EXERCISE PROMPT
From the material below, list every line containing "left".
____________________
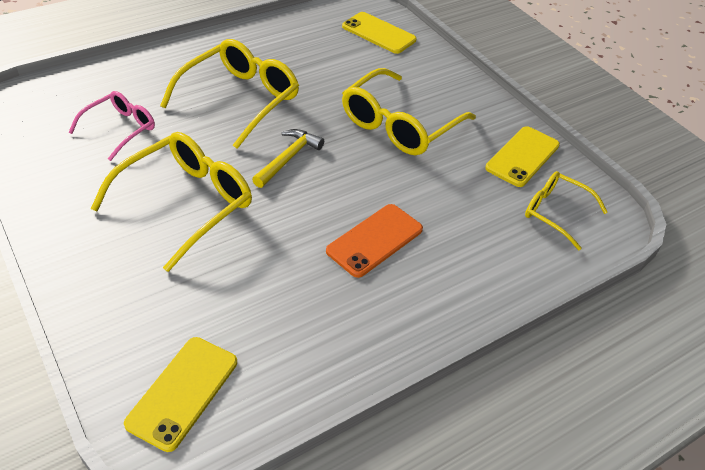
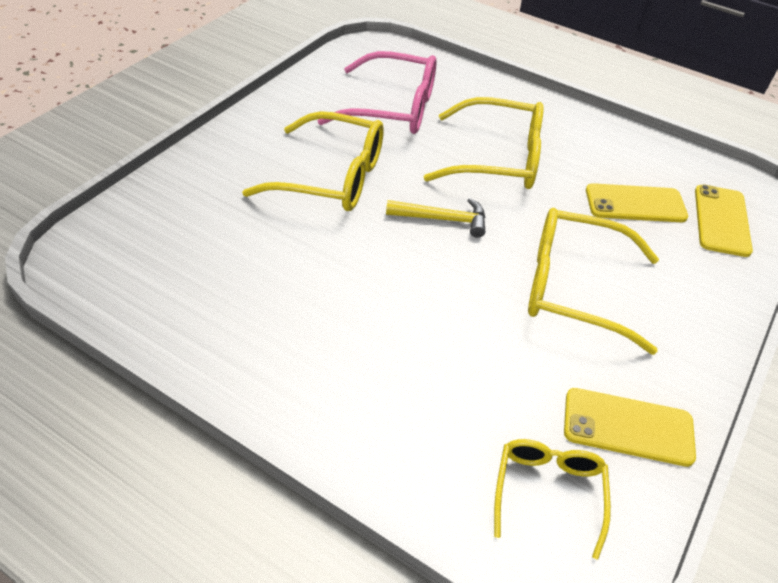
camera: 65 degrees right, 0 degrees up
(120, 129) = (392, 108): pink glasses -> pink glasses, size x1.69
(183, 392) = (122, 253): yellow phone -> yellow phone (635, 204)
(375, 240) = (374, 322): orange phone -> none

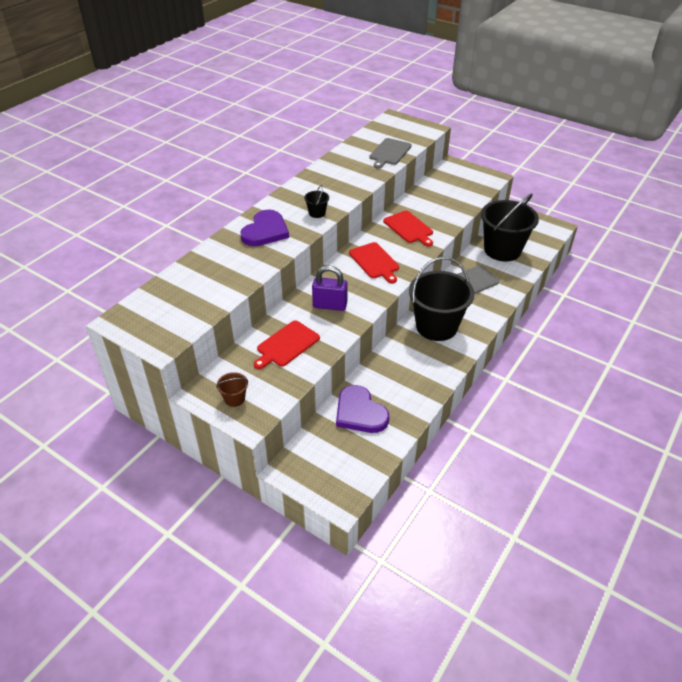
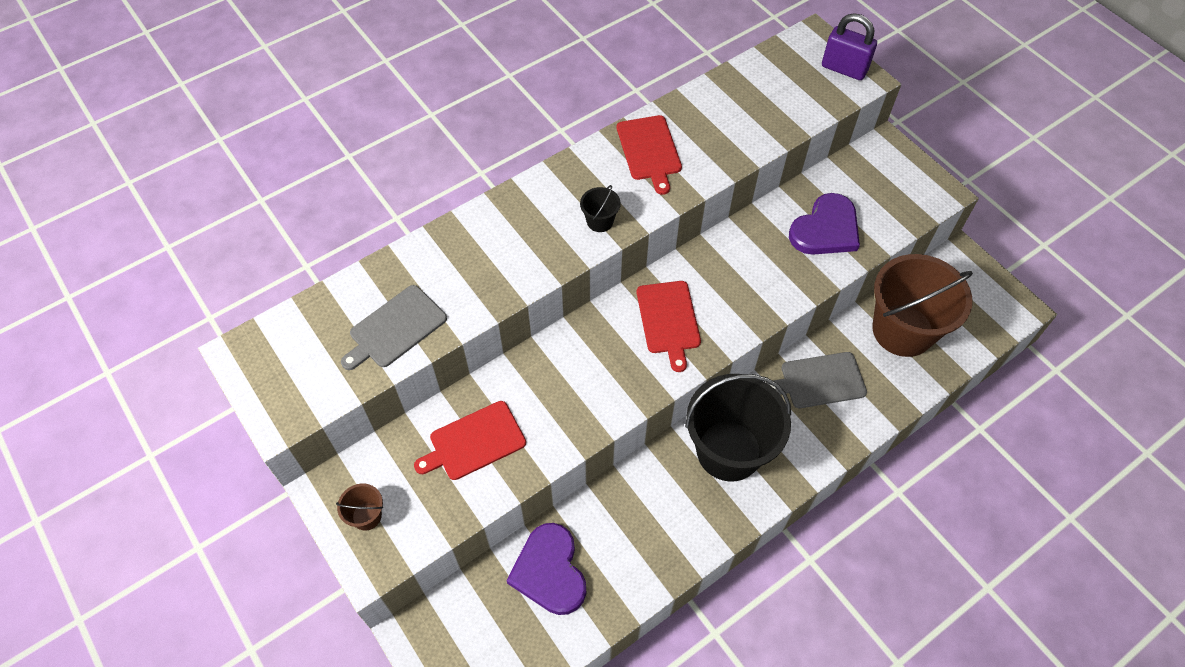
camera: 20 degrees right, 15 degrees up
(265, 231) = (508, 237): purple heart -> purple heart (826, 229)
(330, 305) = (565, 386): purple padlock -> purple padlock (844, 69)
(389, 153) = (771, 118): grey cutting board -> grey cutting board (395, 328)
(409, 228) = (752, 266): red cutting board -> red cutting board (649, 150)
(502, 250) = (902, 330): black bucket -> brown bucket

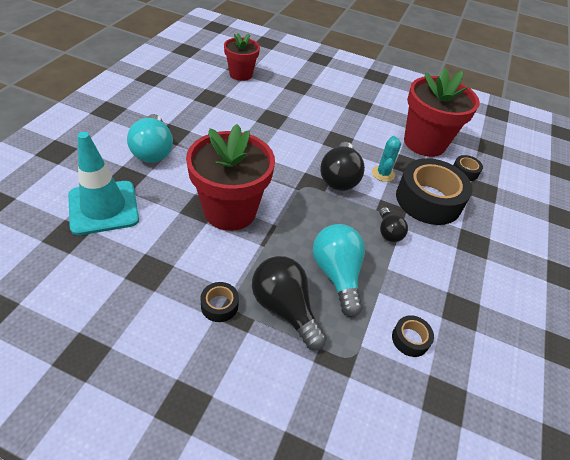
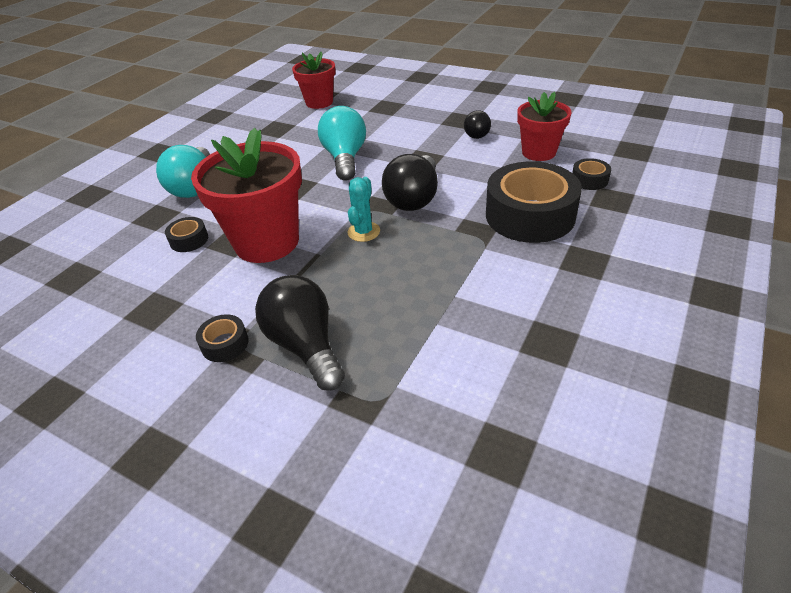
camera: 15 degrees right, 5 degrees down
(103, 207) = (122, 247): turquoise traffic cone -> none
(337, 275) = (384, 305): turquoise light bulb -> turquoise light bulb (345, 158)
(383, 174) = (473, 190): turquoise cactus -> turquoise cactus (364, 232)
(388, 232) = (465, 254): black light bulb -> black light bulb (476, 134)
(410, 339) = (467, 378): black tape -> black tape (189, 240)
(424, 143) = (539, 152): red flower pot -> red flower pot, size x0.60

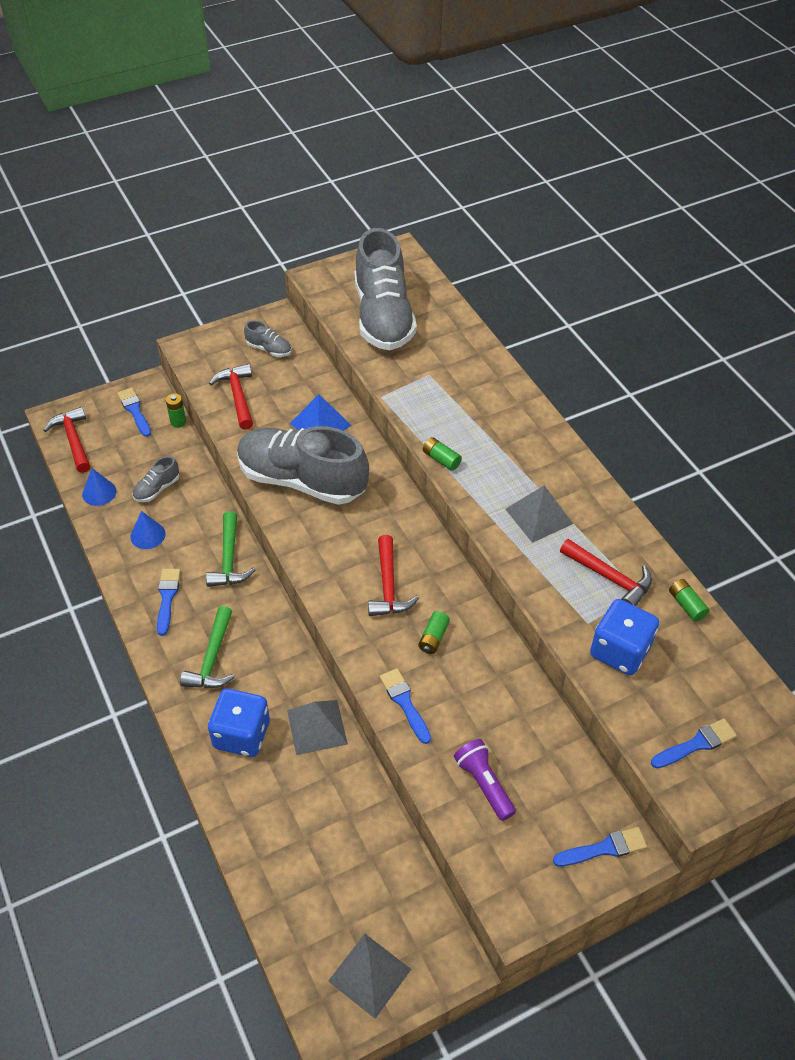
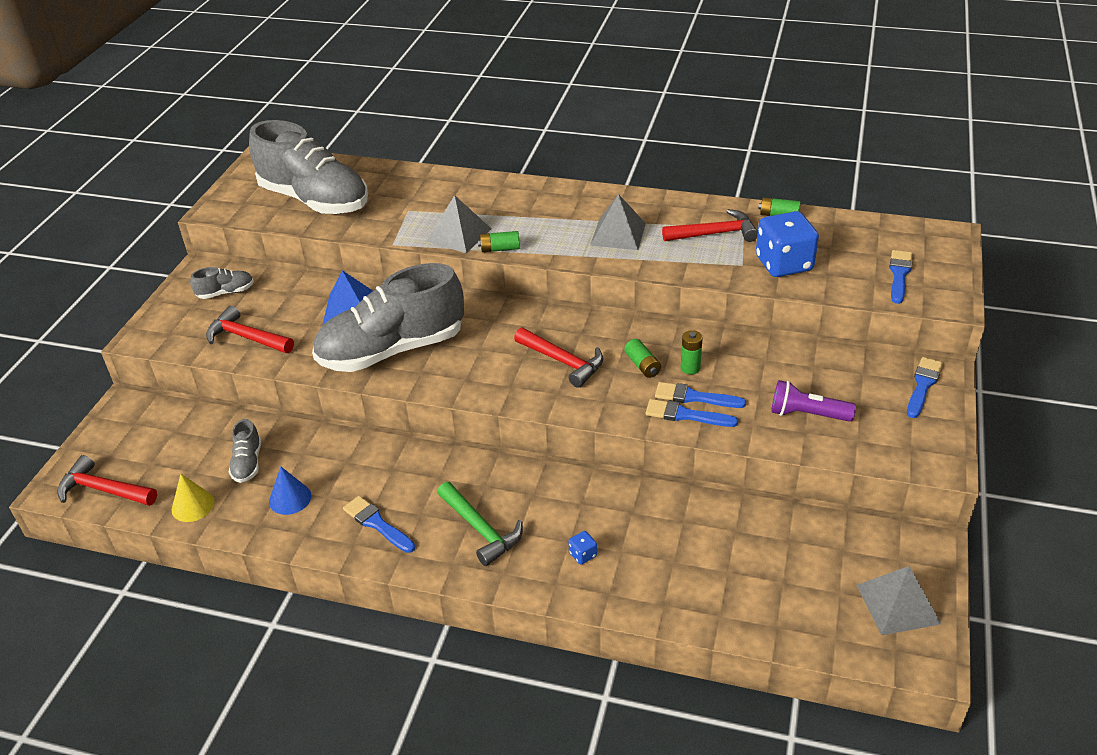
camera: 45 degrees left, 10 degrees down
(99, 492) = (193, 505): blue cone -> yellow cone
(134, 410) = (137, 428): blue brush -> blue brush (694, 397)
(178, 422) = (195, 407): green battery -> green battery (690, 368)
(229, 559) = (390, 459): green hammer -> none
(242, 735) = (583, 554): blue dice -> blue dice, size x0.40
(317, 727) = (628, 501): grey pyramid -> grey pyramid (459, 235)

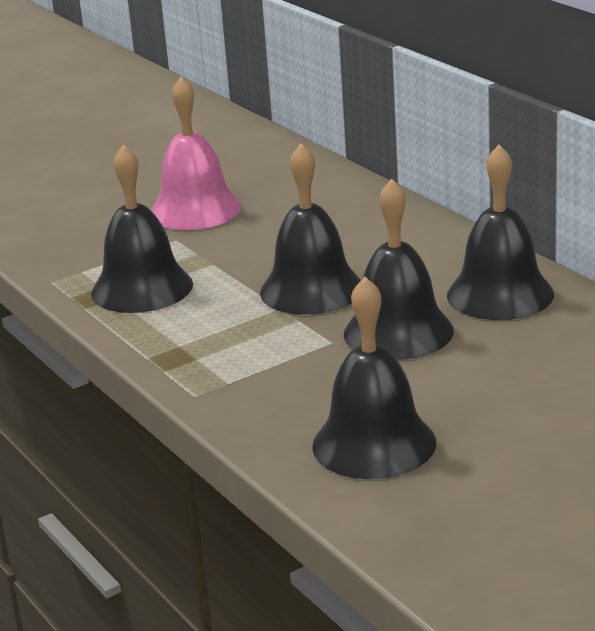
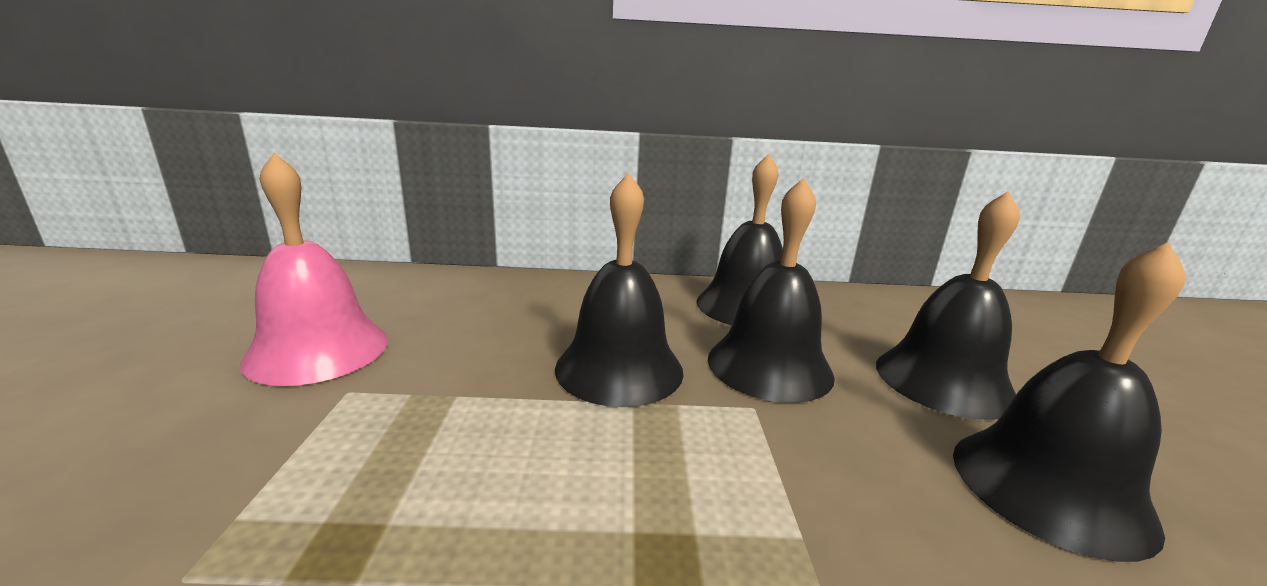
camera: 60 degrees left, 5 degrees down
(142, 288) = (411, 480): black bell -> black bell (943, 380)

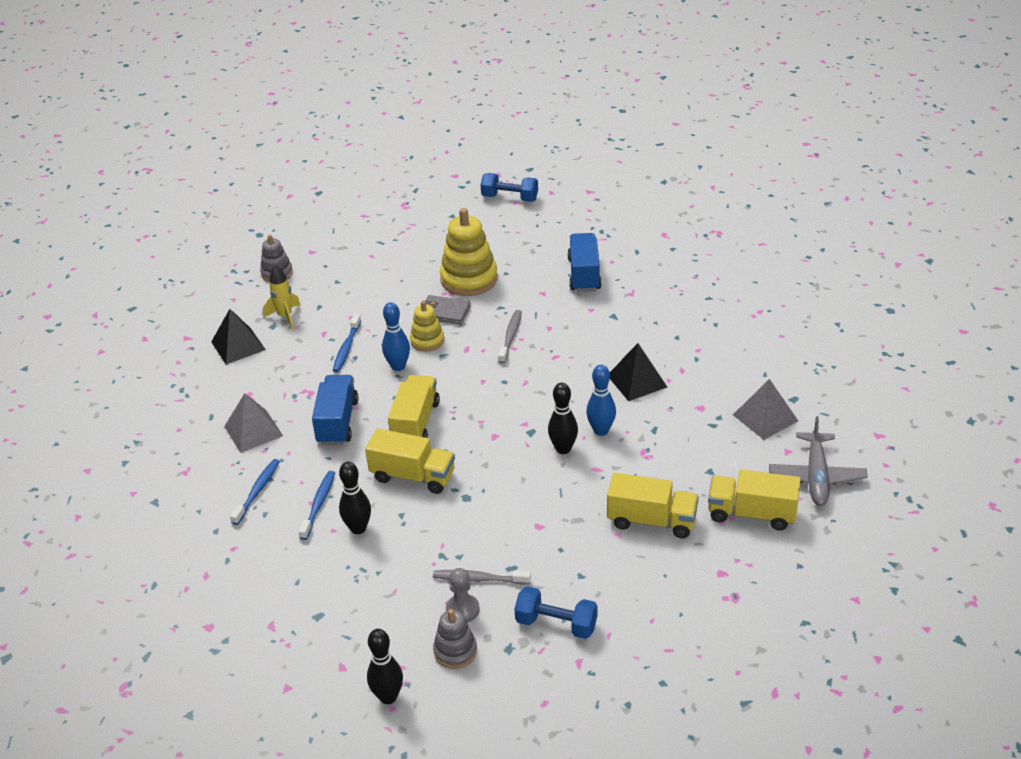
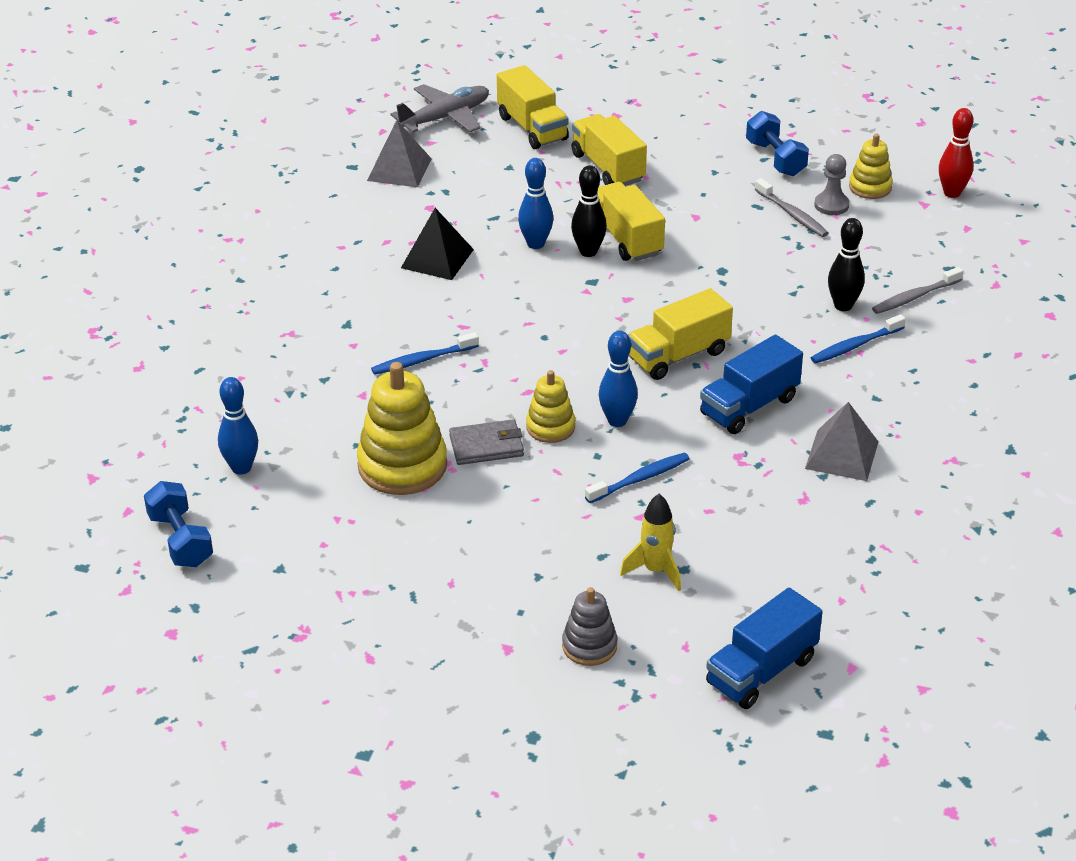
camera: 135 degrees left, 0 degrees up
(238, 345) = (751, 571): black pyramid -> none
(257, 491) = (899, 393): blue toothbrush -> blue toothbrush (422, 360)
(388, 697) = (952, 193): black bowling pin -> red bowling pin
(413, 476) = (743, 314): yellow truck -> yellow truck (626, 238)
(444, 312) = (486, 446): grey wallet -> grey wallet turned 75 degrees counterclockwise
(455, 651) = (870, 187): grey stacking toy -> yellow stacking toy
(510, 336) = (469, 373): grey toothbrush -> grey toothbrush (915, 297)
(537, 233) = (241, 468): none -> blue bowling pin
(584, 274) = (291, 383): blue truck -> blue truck (761, 671)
____________________
RESPONSE TO THIS EXERCISE
camera: 45 degrees left, 10 degrees down
camera: 60 degrees left, 5 degrees down
camera: 135 degrees left, 0 degrees up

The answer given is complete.